WHAT THIS TASK INVOLVES: Pictures are not part of the copy. Set down exactly the lines from the one containing "LINE3 pin VCC: VIN -> GND" through the last line of the material below.

DATASET CONTENT:
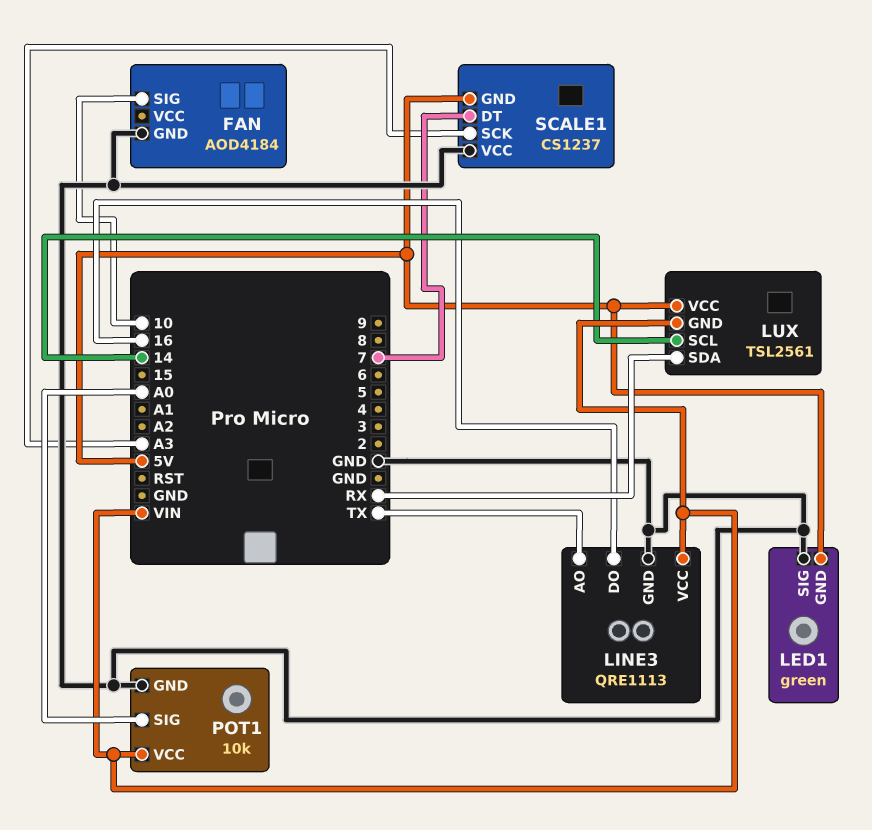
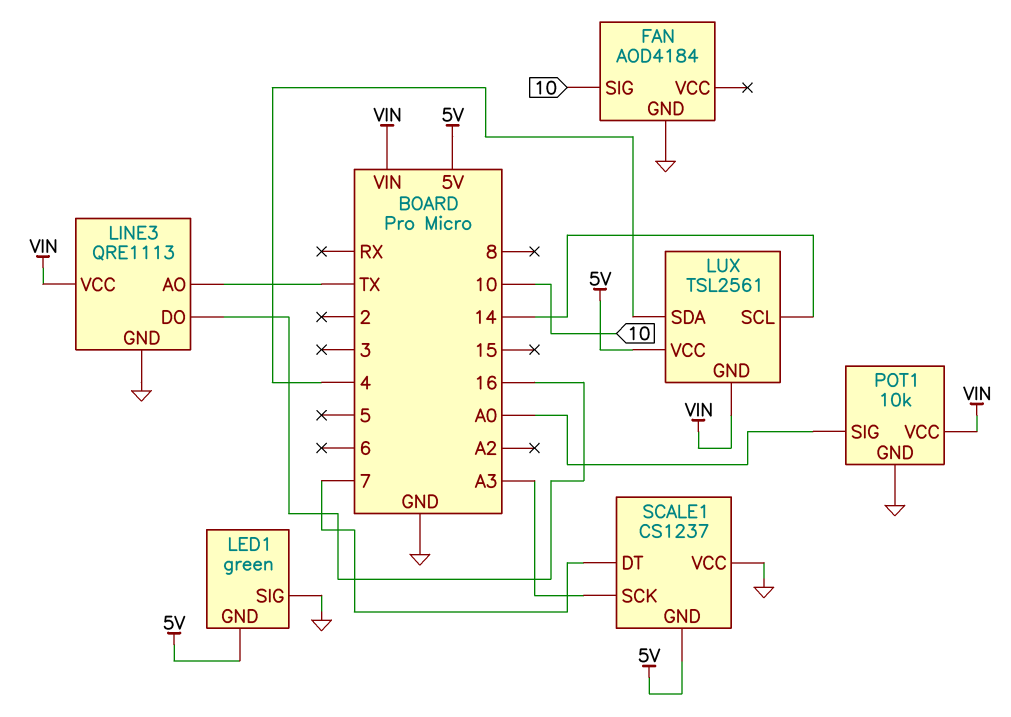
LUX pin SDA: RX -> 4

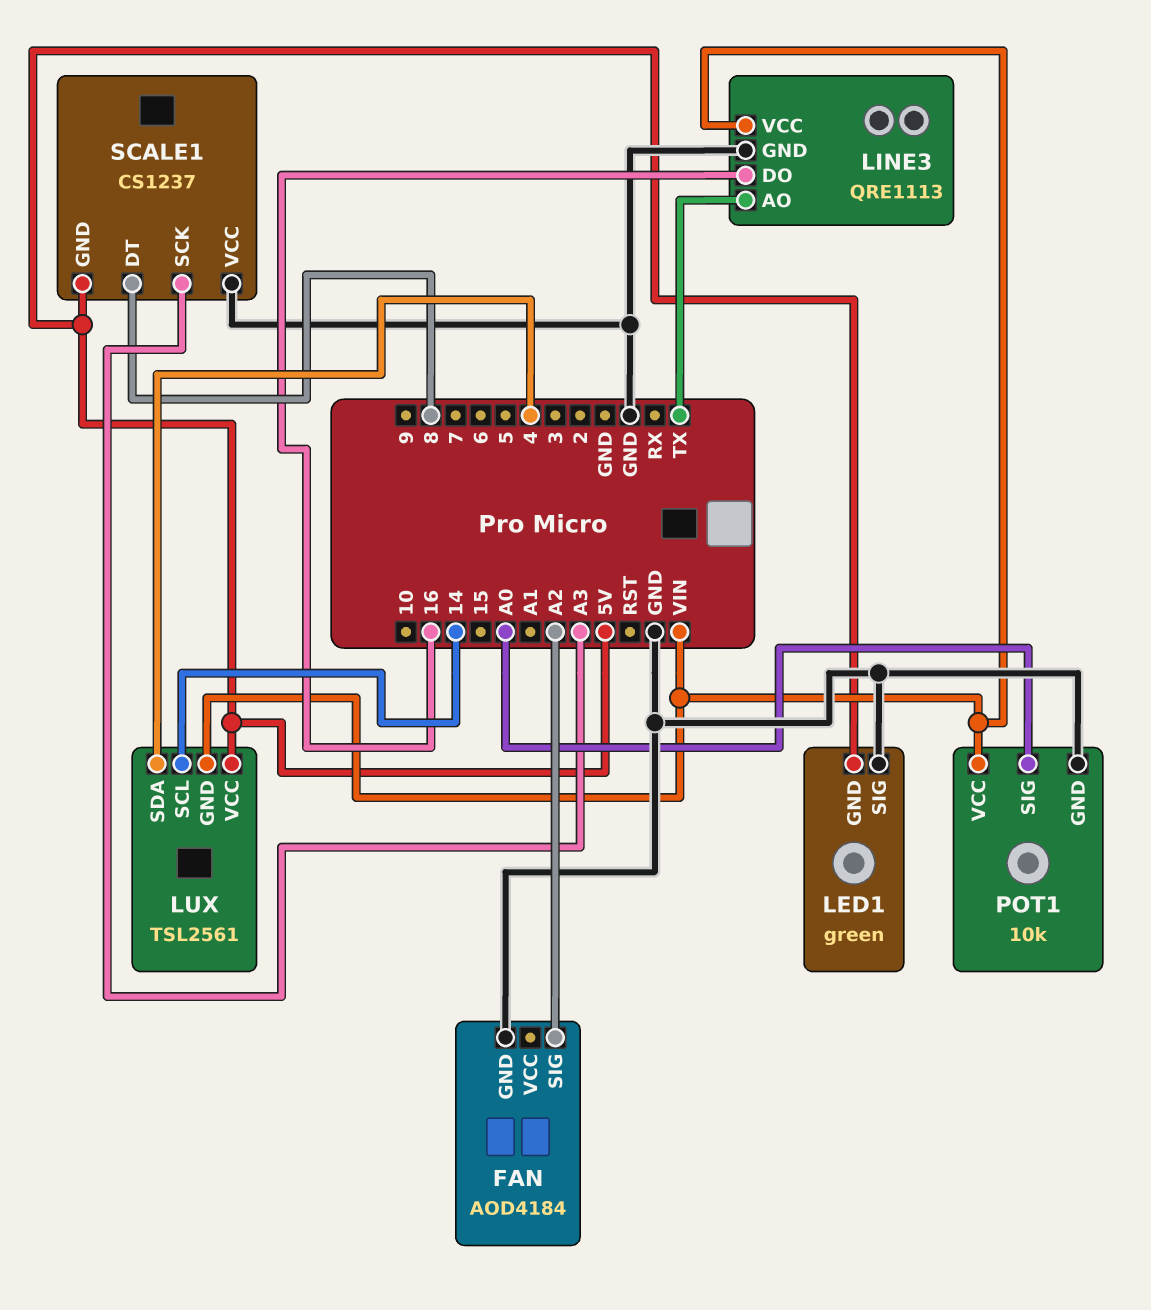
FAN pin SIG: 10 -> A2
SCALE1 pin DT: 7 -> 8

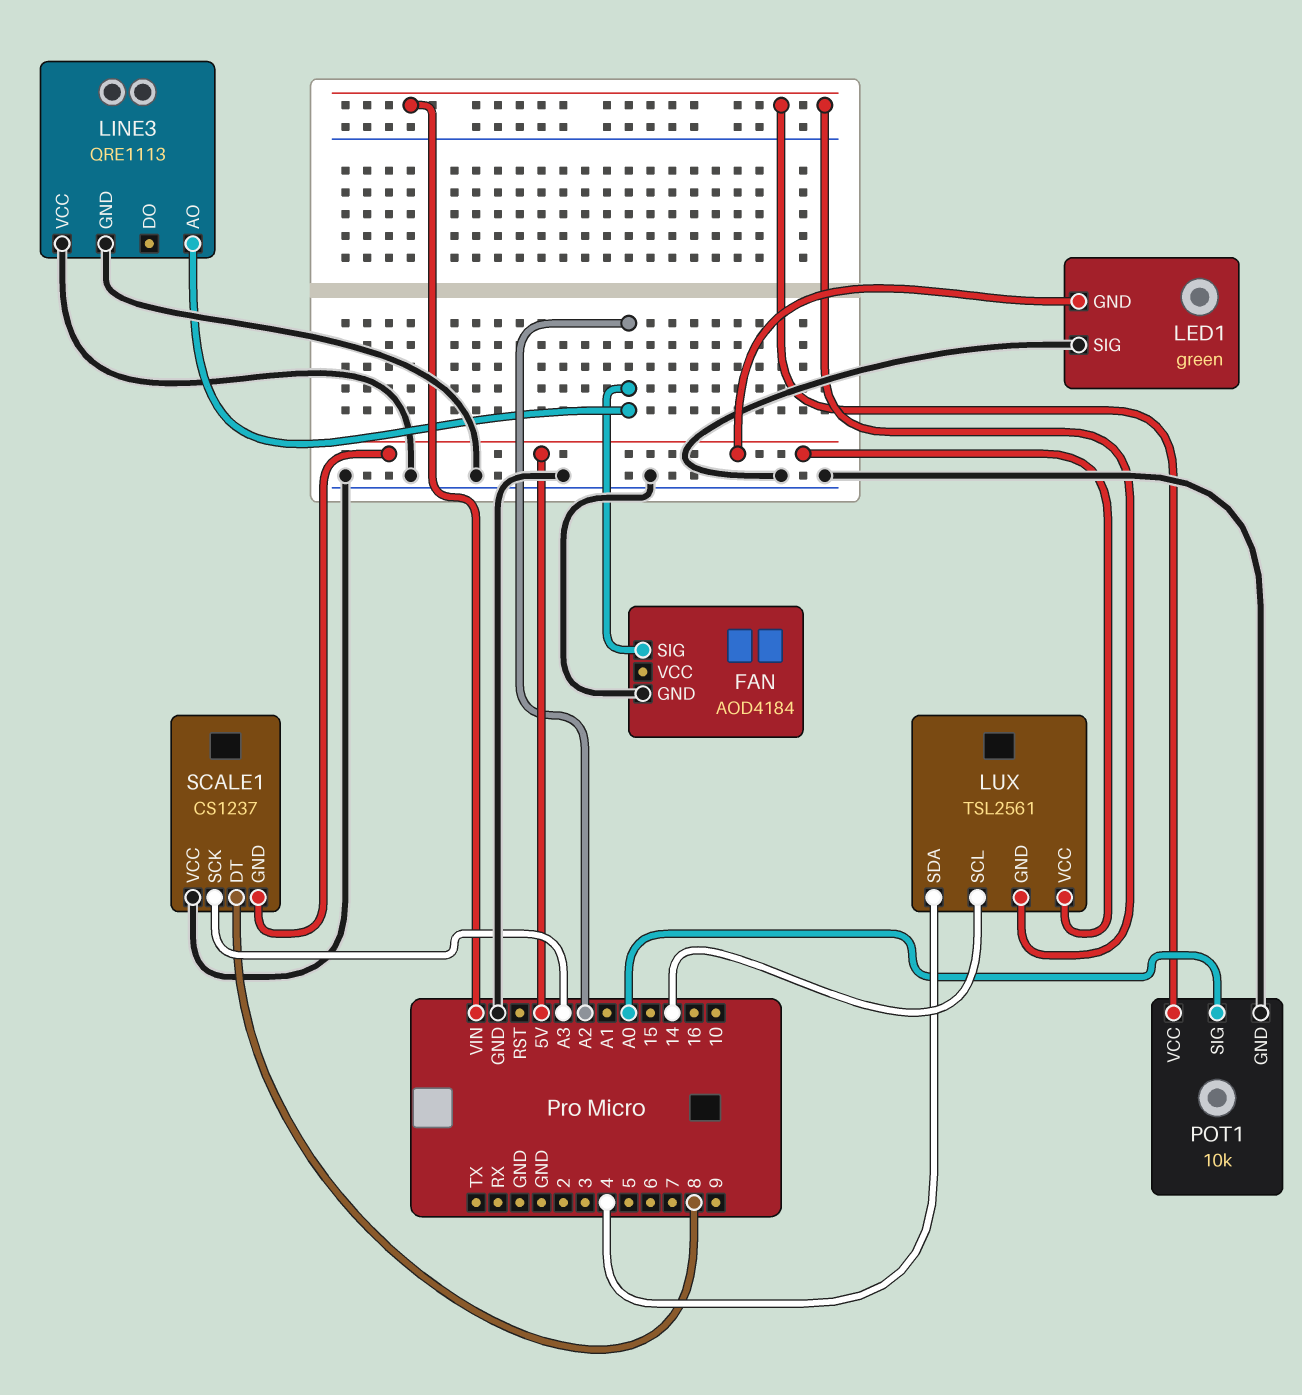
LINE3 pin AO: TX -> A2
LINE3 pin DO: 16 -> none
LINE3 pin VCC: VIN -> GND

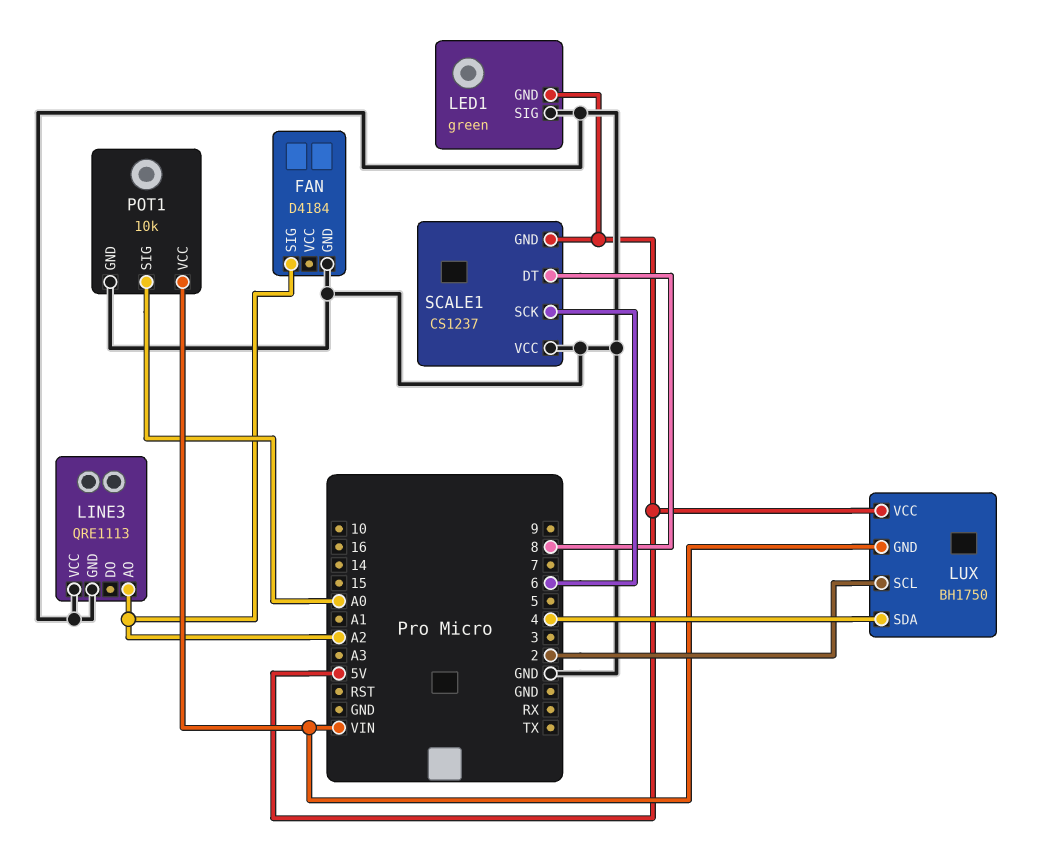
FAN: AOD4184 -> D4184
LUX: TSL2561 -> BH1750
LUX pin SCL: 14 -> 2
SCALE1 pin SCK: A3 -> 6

OUTPUT FOR THIS TASK:
LINE3 pin VCC: VIN -> GND

FAN: AOD4184 -> D4184
LUX: TSL2561 -> BH1750
LUX pin SCL: 14 -> 2
SCALE1 pin SCK: A3 -> 6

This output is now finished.